WHAT THE EXERCISE ASKS: Every line with "purple" in it must be copied from the data.

=== Begin Enclosure ===

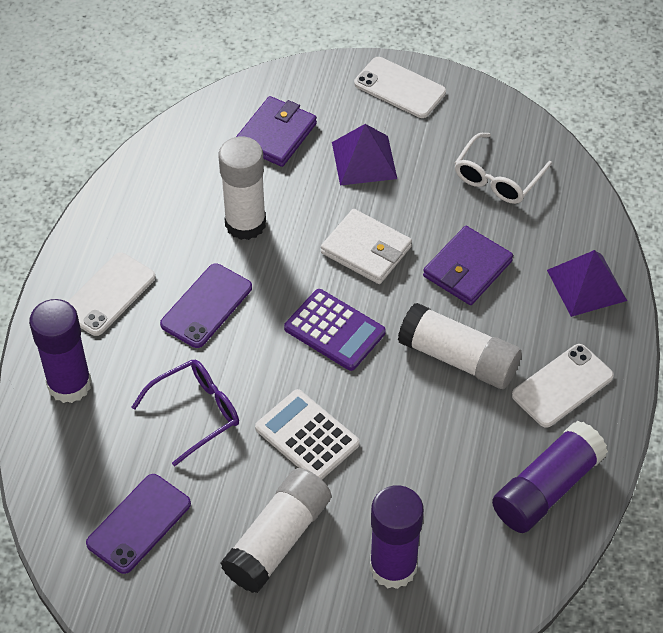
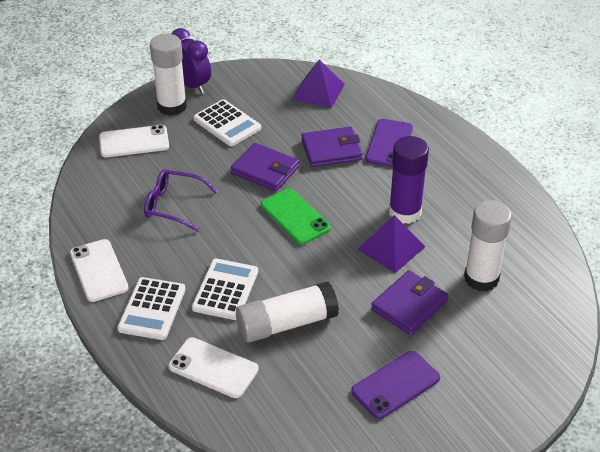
green phone: 0 -> 1
purple calculator: 1 -> 0
purple clock: 0 -> 1
purple glue stick: 3 -> 1
purple wallet: 2 -> 3
white calculator: 1 -> 3
white glasses: 1 -> 0
white wallet: 1 -> 0

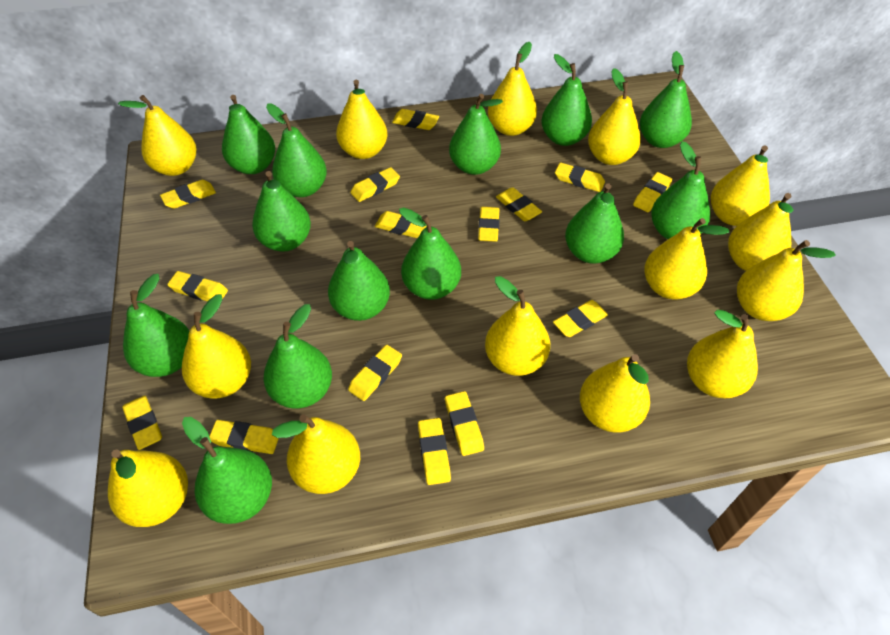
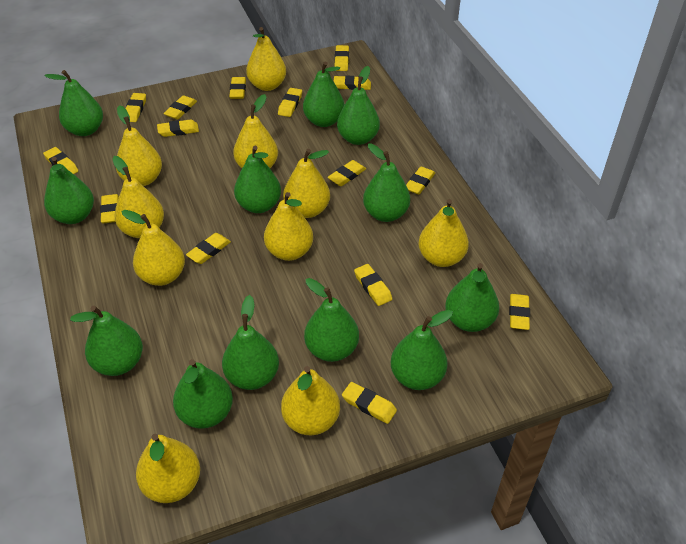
green pear: 13 -> 12
yellow pear: 14 -> 10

=== End Enclosure ===

TASK RESULT:
purple calculator: 1 -> 0
purple clock: 0 -> 1
purple glue stick: 3 -> 1
purple wallet: 2 -> 3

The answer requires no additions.